:: MATERIAL PROVIDED

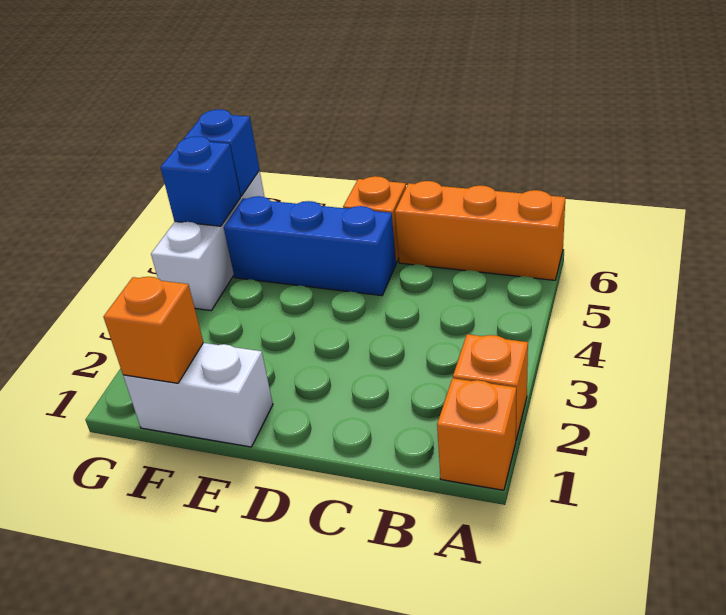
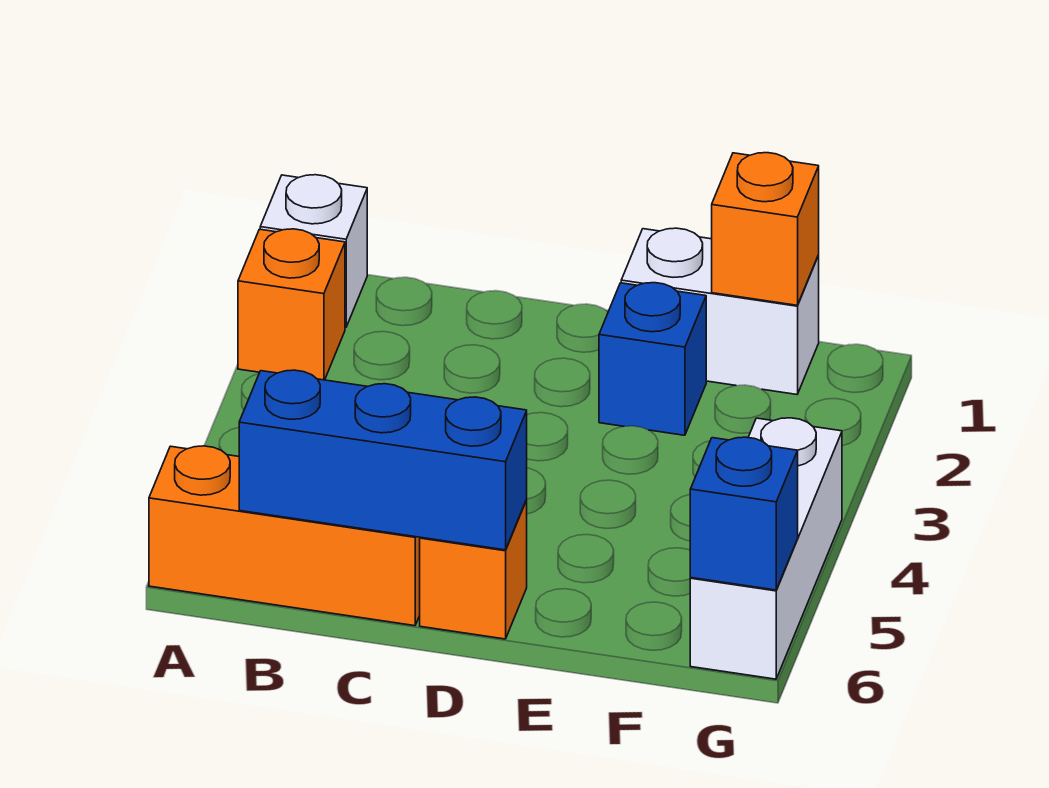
orange brick A1 level 1 -> white brick A1 level 1
blue brick D5:F5 level 1 -> blue brick B6:D6 level 2
blue brick G5 level 2 -> blue brick E2 level 1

::::

• DESCRIPTION OF THE TASK
The answer should match the material exactly, with every picture removed.

• RESULT FOR THIS TASK
orange brick A1 level 1 -> white brick A1 level 1
blue brick D5:F5 level 1 -> blue brick B6:D6 level 2
blue brick G5 level 2 -> blue brick E2 level 1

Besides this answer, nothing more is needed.